■ Work to be completed:
Among the lines of the records, count those containing the word "left", then give the number alone.

══ Entries shown ══

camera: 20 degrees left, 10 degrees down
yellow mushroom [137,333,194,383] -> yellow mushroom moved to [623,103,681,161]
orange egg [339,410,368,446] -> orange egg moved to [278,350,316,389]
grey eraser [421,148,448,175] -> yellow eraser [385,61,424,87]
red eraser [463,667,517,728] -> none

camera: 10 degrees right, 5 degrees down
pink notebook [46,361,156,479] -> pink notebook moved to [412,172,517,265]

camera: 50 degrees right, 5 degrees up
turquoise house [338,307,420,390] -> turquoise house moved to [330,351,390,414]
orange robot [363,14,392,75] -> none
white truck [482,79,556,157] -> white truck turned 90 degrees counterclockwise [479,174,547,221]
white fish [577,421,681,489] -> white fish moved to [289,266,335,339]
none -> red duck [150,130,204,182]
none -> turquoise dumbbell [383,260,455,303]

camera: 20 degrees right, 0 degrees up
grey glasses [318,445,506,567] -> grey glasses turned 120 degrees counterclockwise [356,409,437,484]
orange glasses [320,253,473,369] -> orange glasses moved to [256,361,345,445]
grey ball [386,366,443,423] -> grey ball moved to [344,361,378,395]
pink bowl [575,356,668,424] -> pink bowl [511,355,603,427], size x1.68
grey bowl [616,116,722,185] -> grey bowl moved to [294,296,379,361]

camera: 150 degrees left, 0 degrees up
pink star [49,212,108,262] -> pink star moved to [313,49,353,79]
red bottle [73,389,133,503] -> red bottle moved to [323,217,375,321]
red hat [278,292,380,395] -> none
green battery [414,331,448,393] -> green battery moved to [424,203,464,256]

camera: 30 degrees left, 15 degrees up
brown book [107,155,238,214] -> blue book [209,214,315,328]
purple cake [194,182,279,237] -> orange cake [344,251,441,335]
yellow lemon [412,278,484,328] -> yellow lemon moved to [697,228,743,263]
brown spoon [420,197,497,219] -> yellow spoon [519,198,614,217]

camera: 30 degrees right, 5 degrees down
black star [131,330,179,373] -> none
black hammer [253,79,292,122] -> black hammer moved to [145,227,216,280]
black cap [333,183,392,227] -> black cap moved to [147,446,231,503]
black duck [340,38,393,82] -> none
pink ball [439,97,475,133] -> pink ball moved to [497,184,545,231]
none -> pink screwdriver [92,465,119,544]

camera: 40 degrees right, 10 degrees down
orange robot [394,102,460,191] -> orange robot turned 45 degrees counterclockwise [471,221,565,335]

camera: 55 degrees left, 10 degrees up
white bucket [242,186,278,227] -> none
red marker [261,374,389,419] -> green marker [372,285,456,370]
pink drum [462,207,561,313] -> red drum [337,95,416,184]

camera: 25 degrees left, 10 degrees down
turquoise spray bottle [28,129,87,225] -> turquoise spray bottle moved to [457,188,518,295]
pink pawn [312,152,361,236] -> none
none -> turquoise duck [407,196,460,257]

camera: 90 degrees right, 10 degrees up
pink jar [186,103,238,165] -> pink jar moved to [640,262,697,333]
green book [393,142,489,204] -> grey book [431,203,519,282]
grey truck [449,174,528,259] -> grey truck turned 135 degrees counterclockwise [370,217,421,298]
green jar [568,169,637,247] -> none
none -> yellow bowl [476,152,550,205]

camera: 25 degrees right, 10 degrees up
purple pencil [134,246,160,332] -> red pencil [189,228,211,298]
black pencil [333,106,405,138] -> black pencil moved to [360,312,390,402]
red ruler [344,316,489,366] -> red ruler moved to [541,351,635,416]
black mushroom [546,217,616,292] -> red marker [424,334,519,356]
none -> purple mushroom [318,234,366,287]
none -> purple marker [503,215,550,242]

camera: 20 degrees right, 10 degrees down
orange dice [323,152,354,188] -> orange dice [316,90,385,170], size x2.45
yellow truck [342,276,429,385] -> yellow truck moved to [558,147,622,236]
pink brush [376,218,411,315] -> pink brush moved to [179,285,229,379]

═══

■ Task solution:
5